__Material provided__:
==*==

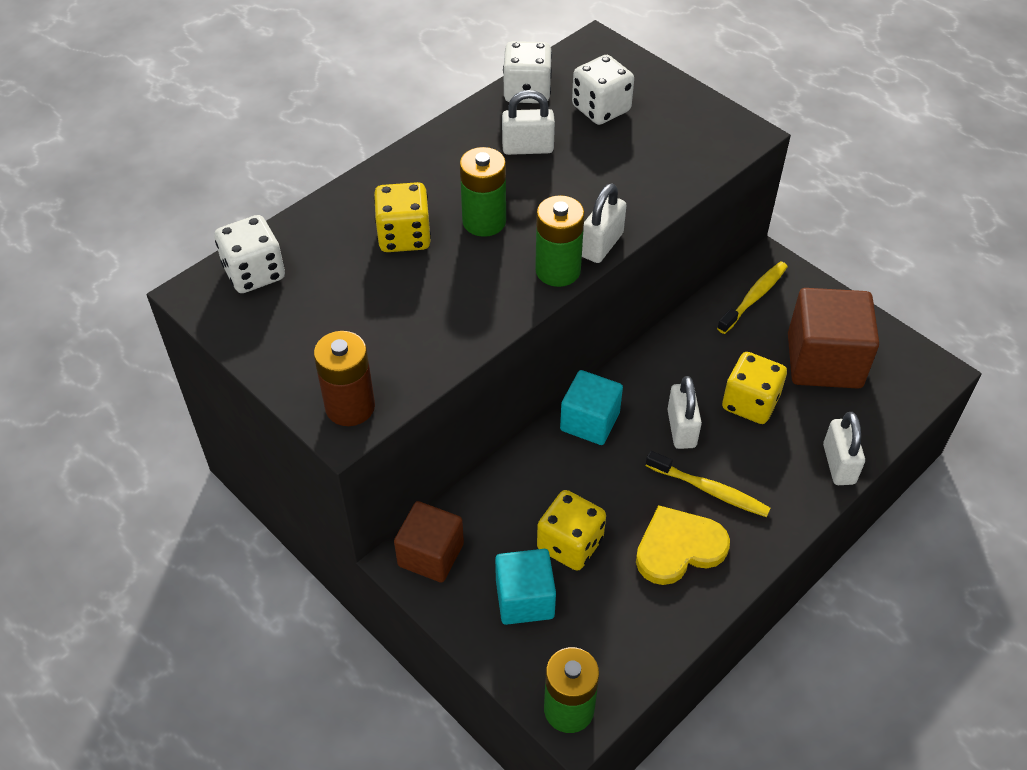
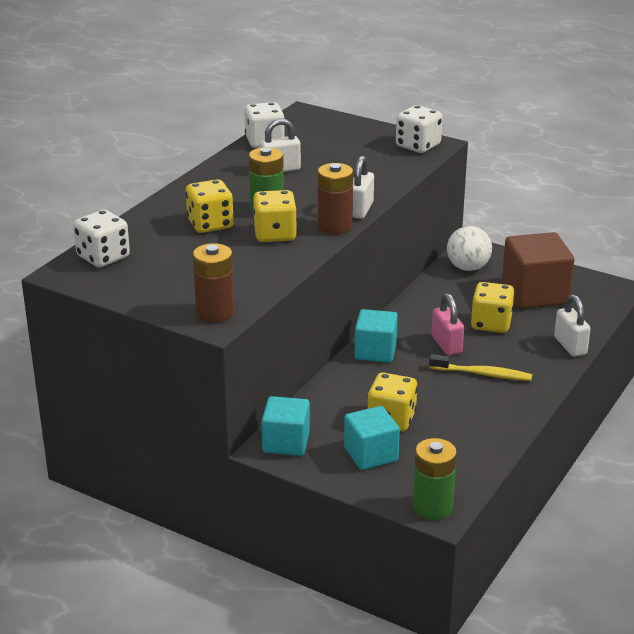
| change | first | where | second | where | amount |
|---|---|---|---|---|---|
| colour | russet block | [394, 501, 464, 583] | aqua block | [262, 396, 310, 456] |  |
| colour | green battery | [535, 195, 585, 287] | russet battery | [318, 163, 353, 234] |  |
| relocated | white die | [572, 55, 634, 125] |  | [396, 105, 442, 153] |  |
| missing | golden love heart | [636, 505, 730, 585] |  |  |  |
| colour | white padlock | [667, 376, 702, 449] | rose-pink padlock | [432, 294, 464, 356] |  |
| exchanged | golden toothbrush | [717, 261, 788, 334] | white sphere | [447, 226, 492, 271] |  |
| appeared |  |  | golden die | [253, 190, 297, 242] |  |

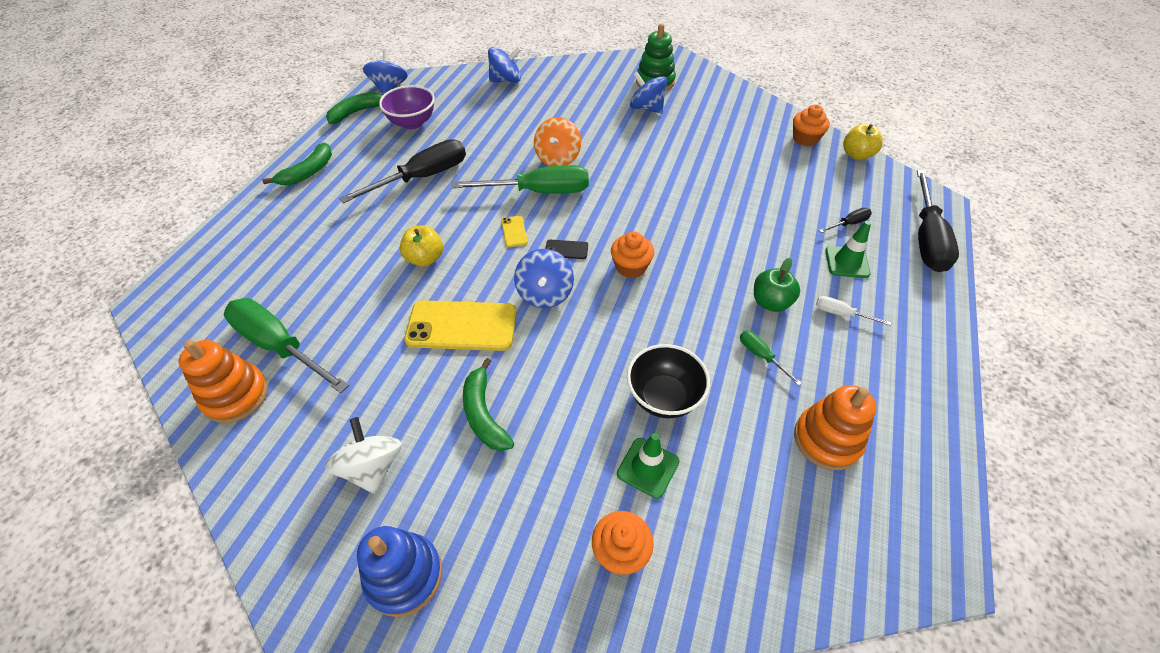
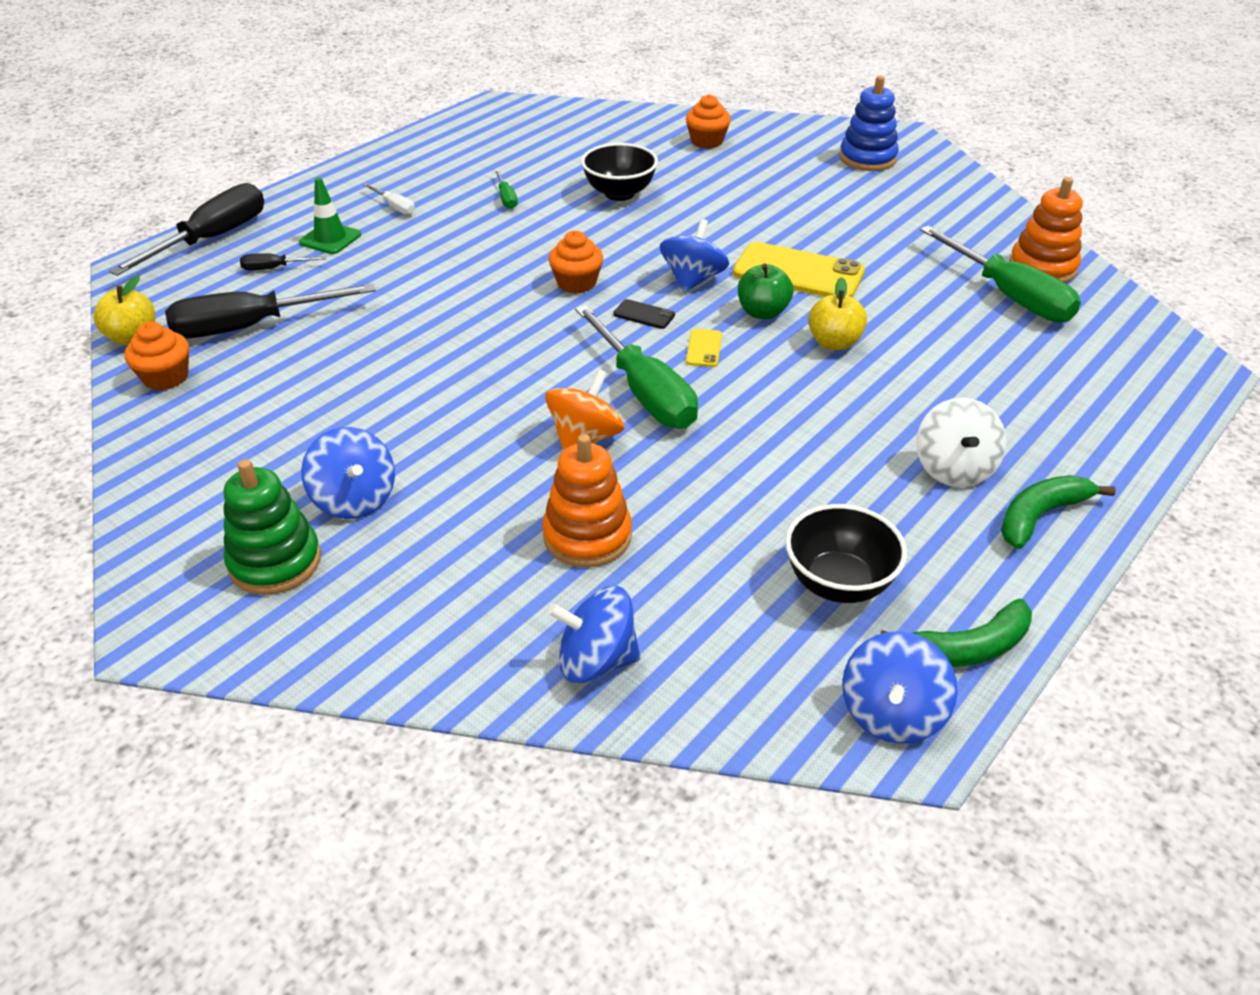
| change | first | where | second | where | amount |
|---|---|---|---|---|---|
| relocated | white whirligig | [325, 417, 402, 494] |  | [916, 398, 1007, 487] |  |
| relocated | ebony screwdriver | [339, 139, 466, 203] |  | [165, 283, 376, 338] |  |
| colour | purple deep dish | [379, 85, 435, 129] | ebony deep dish | [785, 504, 907, 603] |  |
| spun | green screwdriver | [452, 165, 589, 194] |  | [575, 305, 698, 429] | 135 degrees counterclockwise |
| missing | green toy banana | [463, 358, 514, 451] |  |  |  |
| missing | green traffic cone | [617, 433, 679, 499] |  |  |  |
| relocated | green toy apple | [754, 258, 800, 312] |  | [738, 263, 793, 319] |  |
| relocated | orange-coloured stacking toy | [794, 385, 876, 470] |  | [542, 434, 632, 567] |  |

==*==

__Task to carry out__:
When pictures appear in the records above, leave them out and reproduce exactly each line from the first through the line containing "exchanged | golden", both included.

__Task solution__:
| change | first | where | second | where | amount |
|---|---|---|---|---|---|
| colour | russet block | [394, 501, 464, 583] | aqua block | [262, 396, 310, 456] |  |
| colour | green battery | [535, 195, 585, 287] | russet battery | [318, 163, 353, 234] |  |
| relocated | white die | [572, 55, 634, 125] |  | [396, 105, 442, 153] |  |
| missing | golden love heart | [636, 505, 730, 585] |  |  |  |
| colour | white padlock | [667, 376, 702, 449] | rose-pink padlock | [432, 294, 464, 356] |  |
| exchanged | golden toothbrush | [717, 261, 788, 334] | white sphere | [447, 226, 492, 271] |  |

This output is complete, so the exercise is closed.